*RECORDED INFORMATION*:
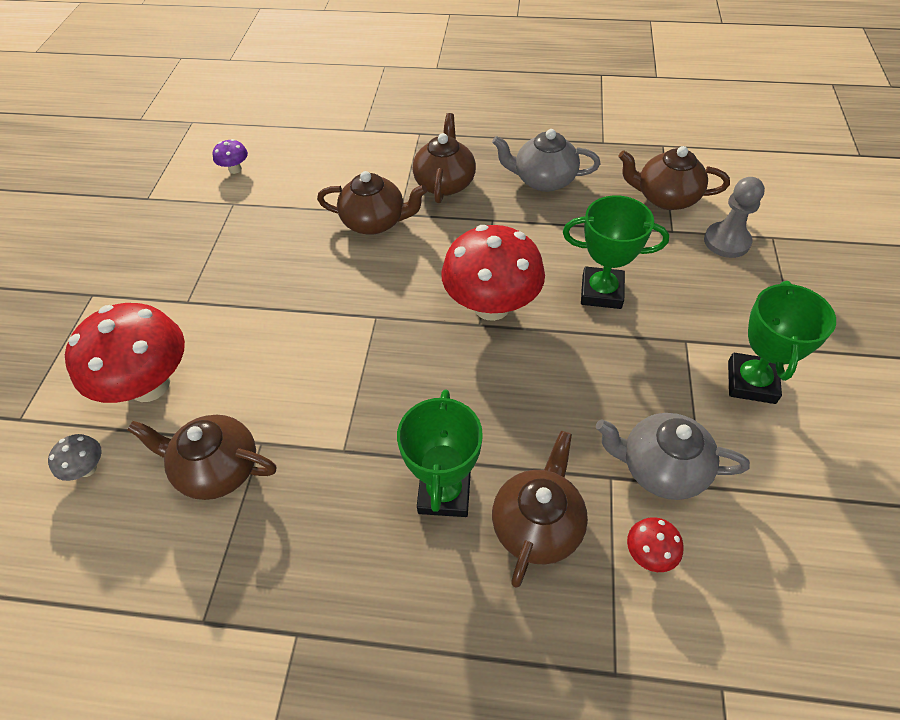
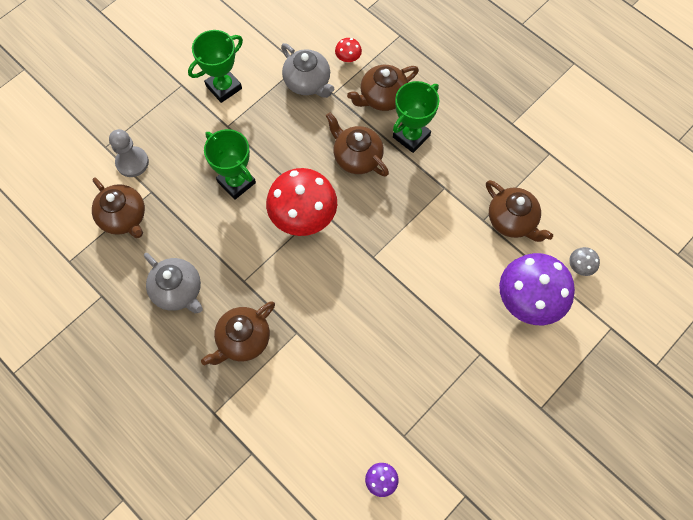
camera: 145 degrees left, 15 degrees up
(149, 385) = (528, 300): red mushroom -> purple mushroom
(375, 222) = (318, 337): brown teapot -> brown teapot (357, 157)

*EXERCISE OBJECTIVE*: When copying the listing, skip the pictures and keep each line exactly as written.

*EXPECTED ANSWER*:
camera: 145 degrees left, 15 degrees up
(149, 385) = (528, 300): red mushroom -> purple mushroom
(375, 222) = (318, 337): brown teapot -> brown teapot (357, 157)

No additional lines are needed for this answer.